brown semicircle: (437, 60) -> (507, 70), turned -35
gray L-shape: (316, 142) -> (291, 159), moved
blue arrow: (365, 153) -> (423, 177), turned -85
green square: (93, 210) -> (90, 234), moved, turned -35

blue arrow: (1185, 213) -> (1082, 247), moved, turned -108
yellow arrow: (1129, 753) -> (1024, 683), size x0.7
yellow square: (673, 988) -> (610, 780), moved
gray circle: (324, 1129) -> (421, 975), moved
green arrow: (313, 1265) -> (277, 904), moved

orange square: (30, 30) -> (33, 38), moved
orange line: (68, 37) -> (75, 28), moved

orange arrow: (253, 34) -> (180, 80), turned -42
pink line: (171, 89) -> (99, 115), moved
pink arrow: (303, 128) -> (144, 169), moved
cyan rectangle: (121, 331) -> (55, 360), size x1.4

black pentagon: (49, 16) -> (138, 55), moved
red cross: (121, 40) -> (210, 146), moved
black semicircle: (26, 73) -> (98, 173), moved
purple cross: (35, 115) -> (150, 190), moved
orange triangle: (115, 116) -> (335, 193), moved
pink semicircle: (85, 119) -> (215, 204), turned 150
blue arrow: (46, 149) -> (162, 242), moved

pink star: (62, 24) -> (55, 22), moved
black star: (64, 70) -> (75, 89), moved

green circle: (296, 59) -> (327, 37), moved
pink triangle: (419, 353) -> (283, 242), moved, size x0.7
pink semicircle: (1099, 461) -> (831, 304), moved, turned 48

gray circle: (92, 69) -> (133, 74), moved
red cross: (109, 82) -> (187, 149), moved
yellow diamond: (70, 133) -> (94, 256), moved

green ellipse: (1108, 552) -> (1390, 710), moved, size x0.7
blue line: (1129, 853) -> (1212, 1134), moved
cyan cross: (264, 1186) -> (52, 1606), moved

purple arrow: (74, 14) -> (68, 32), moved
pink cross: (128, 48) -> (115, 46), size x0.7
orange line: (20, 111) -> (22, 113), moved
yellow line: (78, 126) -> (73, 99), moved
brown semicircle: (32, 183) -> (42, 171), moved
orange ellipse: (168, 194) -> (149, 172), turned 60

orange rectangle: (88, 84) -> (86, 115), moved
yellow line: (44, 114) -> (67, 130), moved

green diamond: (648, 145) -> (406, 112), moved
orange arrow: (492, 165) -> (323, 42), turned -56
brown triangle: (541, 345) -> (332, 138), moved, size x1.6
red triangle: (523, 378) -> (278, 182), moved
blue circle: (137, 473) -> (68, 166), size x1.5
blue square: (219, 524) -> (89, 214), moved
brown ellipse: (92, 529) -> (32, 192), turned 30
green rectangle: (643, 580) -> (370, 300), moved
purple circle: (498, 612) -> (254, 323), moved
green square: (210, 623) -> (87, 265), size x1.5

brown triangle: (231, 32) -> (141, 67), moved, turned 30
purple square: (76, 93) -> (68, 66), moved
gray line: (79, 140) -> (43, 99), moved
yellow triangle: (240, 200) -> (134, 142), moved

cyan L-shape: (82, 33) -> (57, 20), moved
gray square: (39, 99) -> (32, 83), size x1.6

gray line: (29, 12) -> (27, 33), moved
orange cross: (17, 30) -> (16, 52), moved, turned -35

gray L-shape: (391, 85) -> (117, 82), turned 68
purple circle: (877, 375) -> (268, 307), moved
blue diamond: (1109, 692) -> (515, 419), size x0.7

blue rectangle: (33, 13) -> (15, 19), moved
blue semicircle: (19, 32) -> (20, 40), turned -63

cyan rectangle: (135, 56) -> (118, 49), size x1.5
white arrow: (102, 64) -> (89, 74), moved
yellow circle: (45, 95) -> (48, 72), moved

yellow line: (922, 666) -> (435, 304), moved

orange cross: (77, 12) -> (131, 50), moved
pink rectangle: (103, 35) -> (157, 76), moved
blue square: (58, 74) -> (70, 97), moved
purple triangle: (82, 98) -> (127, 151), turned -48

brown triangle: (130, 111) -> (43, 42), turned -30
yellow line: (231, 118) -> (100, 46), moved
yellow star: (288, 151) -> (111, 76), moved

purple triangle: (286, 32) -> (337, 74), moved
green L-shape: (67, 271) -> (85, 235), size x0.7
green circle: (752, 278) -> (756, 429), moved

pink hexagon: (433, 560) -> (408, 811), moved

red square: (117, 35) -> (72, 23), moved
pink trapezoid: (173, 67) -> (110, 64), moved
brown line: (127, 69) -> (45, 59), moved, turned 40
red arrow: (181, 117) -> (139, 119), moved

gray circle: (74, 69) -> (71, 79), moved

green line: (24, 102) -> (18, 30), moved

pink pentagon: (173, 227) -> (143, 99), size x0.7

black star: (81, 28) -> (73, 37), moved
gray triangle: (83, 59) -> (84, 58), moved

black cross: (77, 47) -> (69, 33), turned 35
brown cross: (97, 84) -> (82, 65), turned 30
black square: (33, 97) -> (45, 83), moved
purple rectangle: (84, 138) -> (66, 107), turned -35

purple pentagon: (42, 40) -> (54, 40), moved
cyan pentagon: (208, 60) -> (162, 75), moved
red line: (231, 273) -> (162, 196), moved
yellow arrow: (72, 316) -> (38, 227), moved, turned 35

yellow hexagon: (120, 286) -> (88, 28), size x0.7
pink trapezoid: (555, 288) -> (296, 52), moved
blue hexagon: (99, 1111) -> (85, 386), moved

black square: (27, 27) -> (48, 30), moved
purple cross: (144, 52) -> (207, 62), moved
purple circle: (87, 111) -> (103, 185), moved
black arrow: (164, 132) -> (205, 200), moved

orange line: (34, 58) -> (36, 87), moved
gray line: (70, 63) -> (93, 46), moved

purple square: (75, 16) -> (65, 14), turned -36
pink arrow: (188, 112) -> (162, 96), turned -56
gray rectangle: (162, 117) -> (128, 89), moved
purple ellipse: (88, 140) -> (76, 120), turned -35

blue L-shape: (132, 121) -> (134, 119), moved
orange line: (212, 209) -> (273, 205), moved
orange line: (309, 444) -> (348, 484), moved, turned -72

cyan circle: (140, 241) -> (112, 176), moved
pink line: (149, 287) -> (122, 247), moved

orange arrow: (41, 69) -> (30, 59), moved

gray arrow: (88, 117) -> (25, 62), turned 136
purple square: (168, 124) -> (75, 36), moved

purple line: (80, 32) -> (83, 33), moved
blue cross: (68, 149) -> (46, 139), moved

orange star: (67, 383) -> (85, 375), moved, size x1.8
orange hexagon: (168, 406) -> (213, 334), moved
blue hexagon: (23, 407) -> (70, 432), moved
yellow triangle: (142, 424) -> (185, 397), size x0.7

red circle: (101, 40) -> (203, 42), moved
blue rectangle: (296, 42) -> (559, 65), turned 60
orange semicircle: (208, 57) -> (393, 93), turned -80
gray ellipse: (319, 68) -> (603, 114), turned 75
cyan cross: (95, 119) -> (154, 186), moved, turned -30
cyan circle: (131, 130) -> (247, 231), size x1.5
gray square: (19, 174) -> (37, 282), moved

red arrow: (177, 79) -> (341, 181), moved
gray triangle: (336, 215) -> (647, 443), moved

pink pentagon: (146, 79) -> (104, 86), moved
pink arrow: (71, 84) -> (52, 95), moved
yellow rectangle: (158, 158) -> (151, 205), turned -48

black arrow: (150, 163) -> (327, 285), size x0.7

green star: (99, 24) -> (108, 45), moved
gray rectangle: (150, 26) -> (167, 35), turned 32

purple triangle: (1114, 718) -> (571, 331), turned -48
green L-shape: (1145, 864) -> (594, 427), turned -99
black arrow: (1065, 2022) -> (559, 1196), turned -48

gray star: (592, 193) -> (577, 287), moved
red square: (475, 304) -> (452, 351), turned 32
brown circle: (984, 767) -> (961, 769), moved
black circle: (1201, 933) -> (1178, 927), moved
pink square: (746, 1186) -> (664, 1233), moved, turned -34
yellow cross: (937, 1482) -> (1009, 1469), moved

══════════

> Problem details:
Give the count of lines in the entries above that hold the word "green", with no other words.

> Your solution:
12